* Records provided
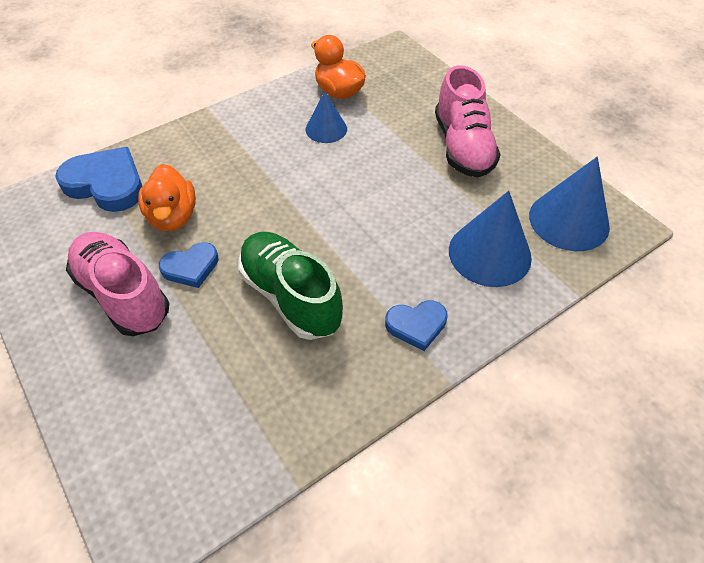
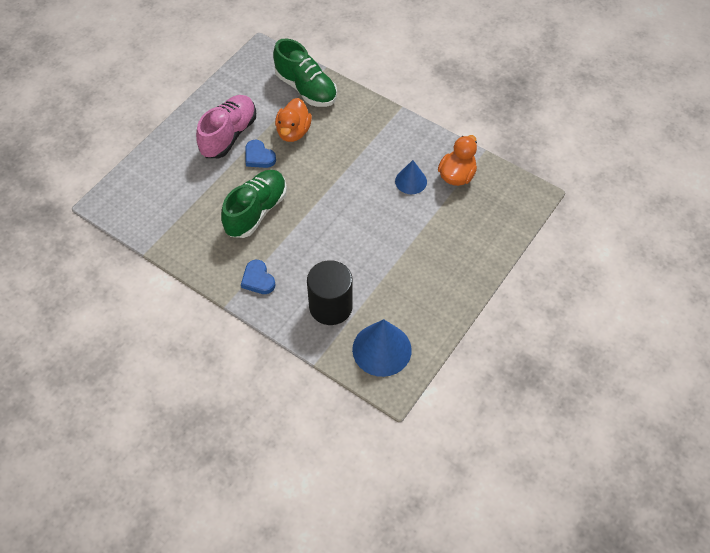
camera: 70 degrees right, 5 degrees up
(106, 184) = (306, 88): blue heart -> green shoe
(173, 216) = (293, 132): orange duck -> orange duck turned 45 degrees counterclockwise
(462, 147) = (431, 269): pink shoe -> none
(489, 253) = (330, 306): blue cone -> black cylinder

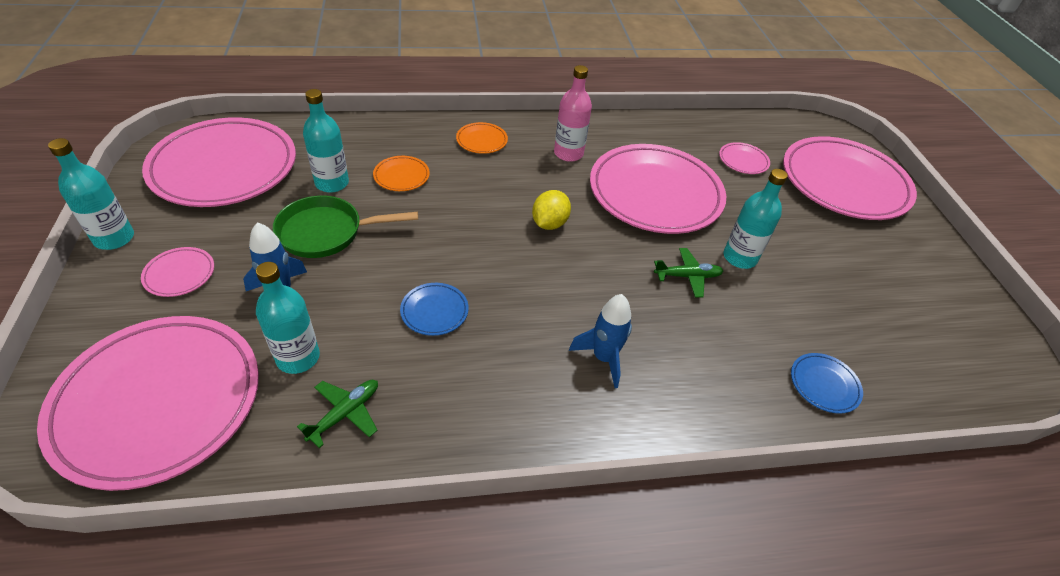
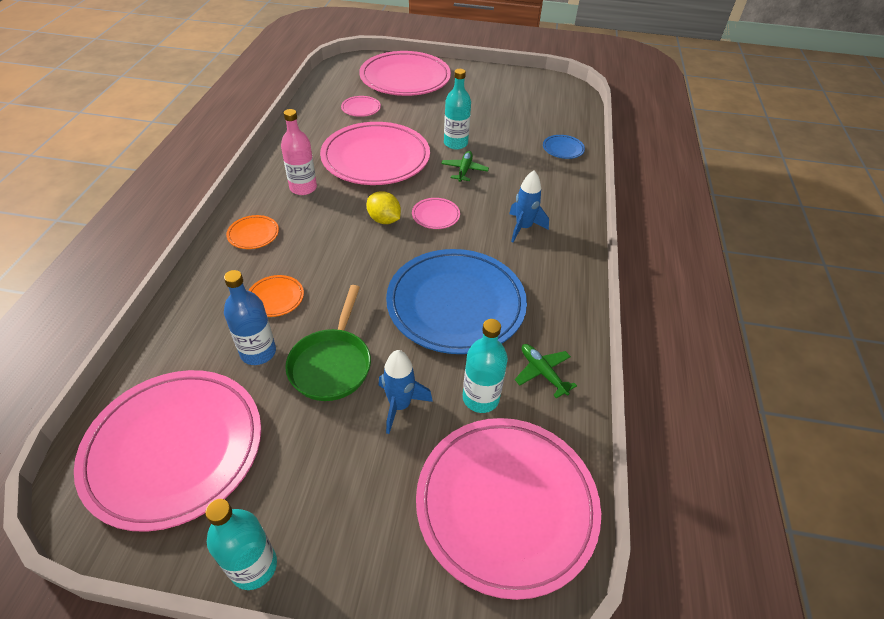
camera: 70 degrees left, 0 degrees up
(179, 274) = (343, 492): pink plate -> pink plate (435, 215)
(332, 183) = (258, 352): turquoise bottle -> blue bottle
(434, 311) = (456, 304): blue plate -> blue plate, size x2.48

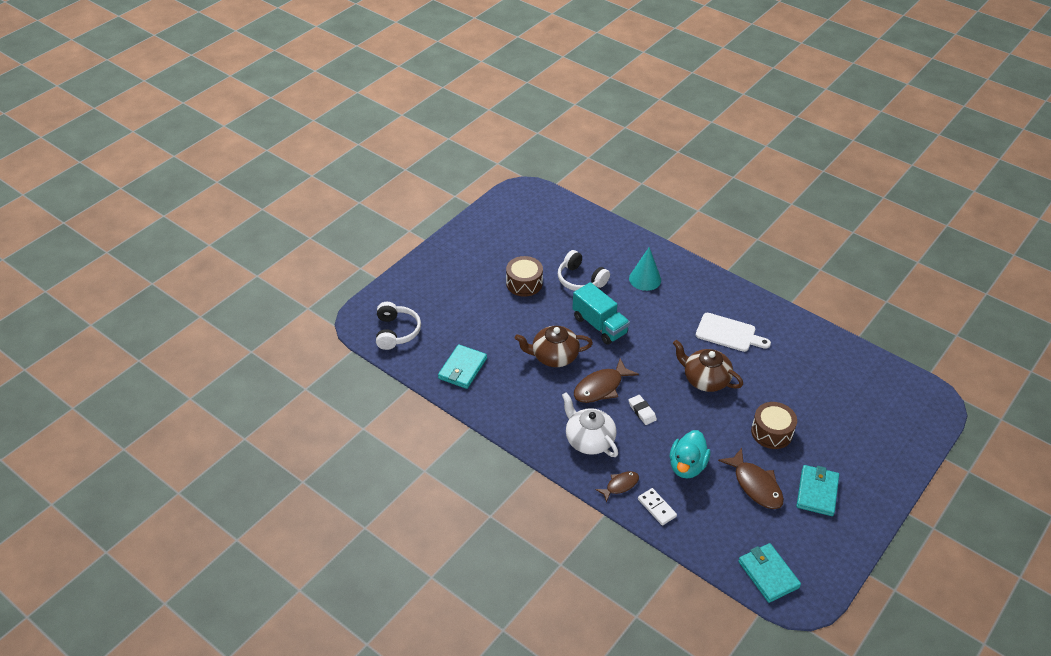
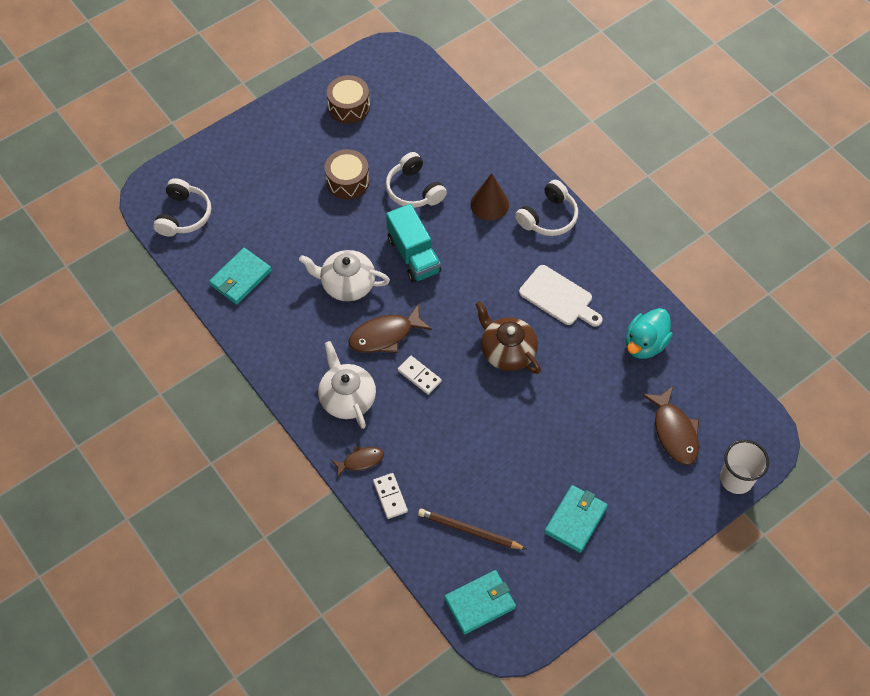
camera: 15 degrees right, 15 degrees up
(554, 356) = (347, 284): brown teapot -> white teapot
(642, 411) = (419, 376): white eraser -> white domino
(645, 279) = (489, 204): turquoise cone -> brown cone
(687, 466) = (443, 454): turquoise duck -> turquoise duck (645, 344)
(695, 280) = (548, 217): none -> white headphones
(734, 520) = (469, 531): none -> brown pencil
(755, 485) = (510, 495): brown fish -> brown fish (674, 431)
(768, 574) = (480, 603): turquoise wallet -> turquoise wallet turned 75 degrees clockwise
(771, 432) = (555, 435): brown drum -> brown drum (349, 107)
(928, 434) = (736, 479): none -> white cup

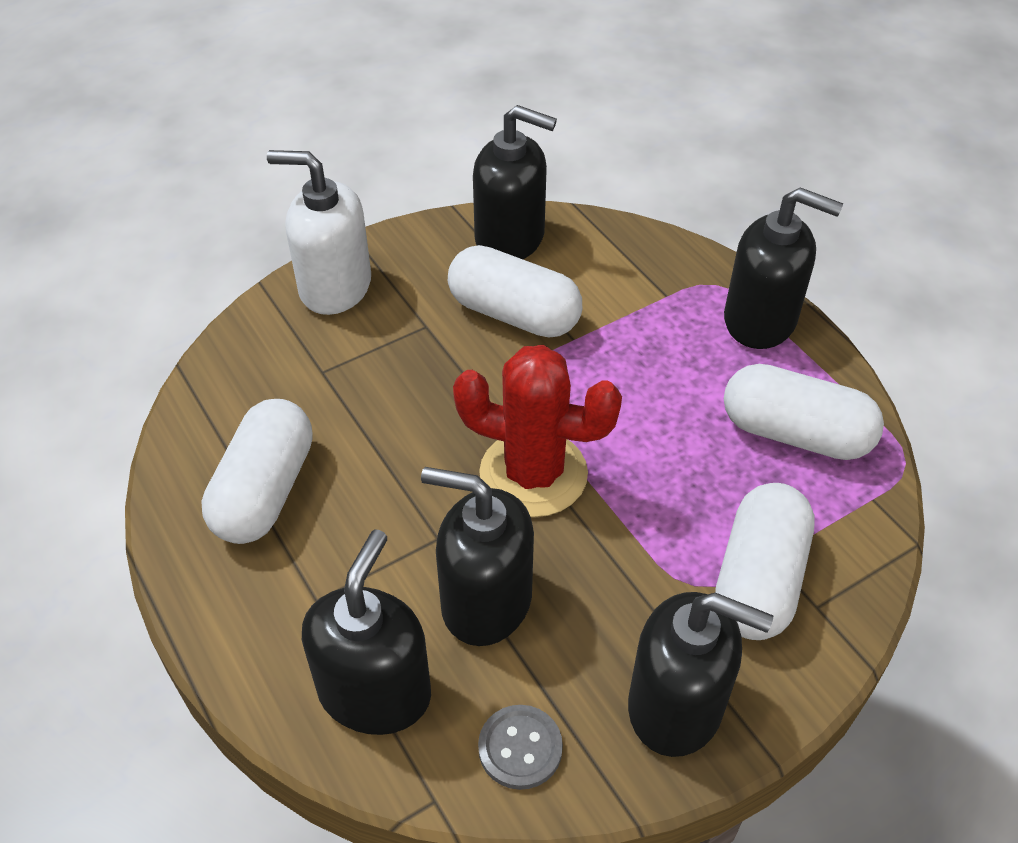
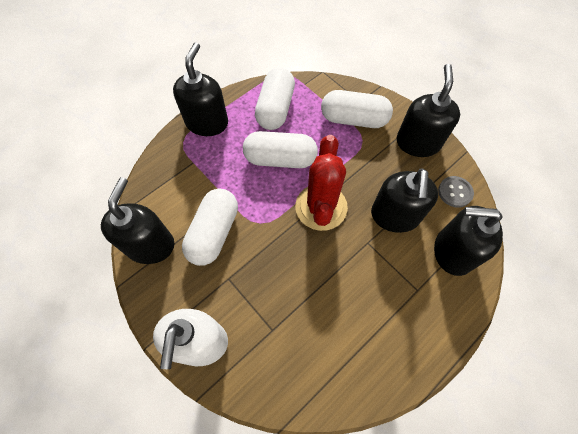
camera: 100 degrees left, 15 degrees up
(265, 490) = (363, 337): white capsule -> white capsule (280, 159)

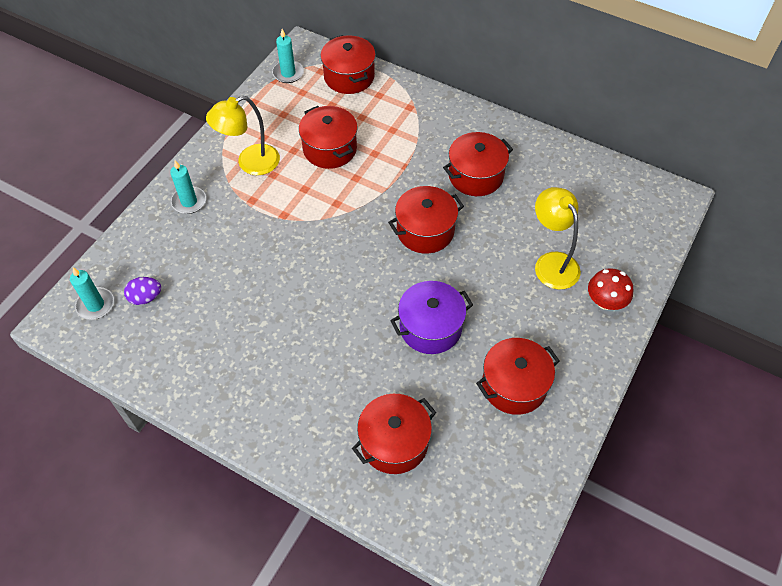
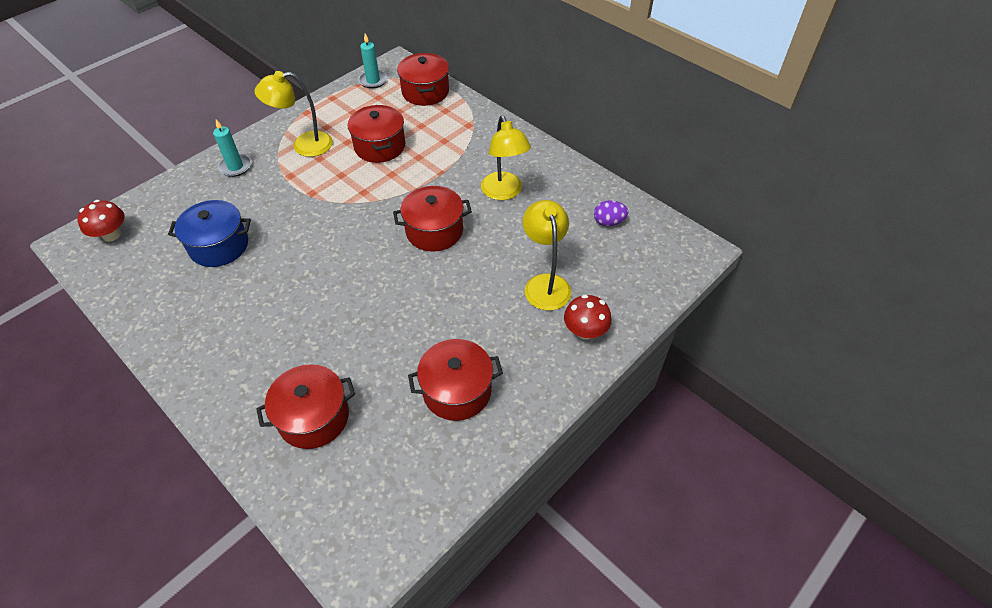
camera: 15 degrees right, 5 degrees down
(95, 305) = (111, 235): turquoise candle -> red mushroom
(146, 297) = (157, 237): purple egg -> purple egg (608, 222)
(216, 292) = (219, 246): none -> blue pot
(430, 327) = (399, 318): purple pot -> none
(475, 175) = (504, 192): red pot -> yellow lamp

* Prompt
Select and copy every line of the material that holds the string "plate".

* The completed task
(179, 274) = (343, 492): pink plate -> pink plate (435, 215)
(434, 311) = (456, 304): blue plate -> blue plate, size x2.48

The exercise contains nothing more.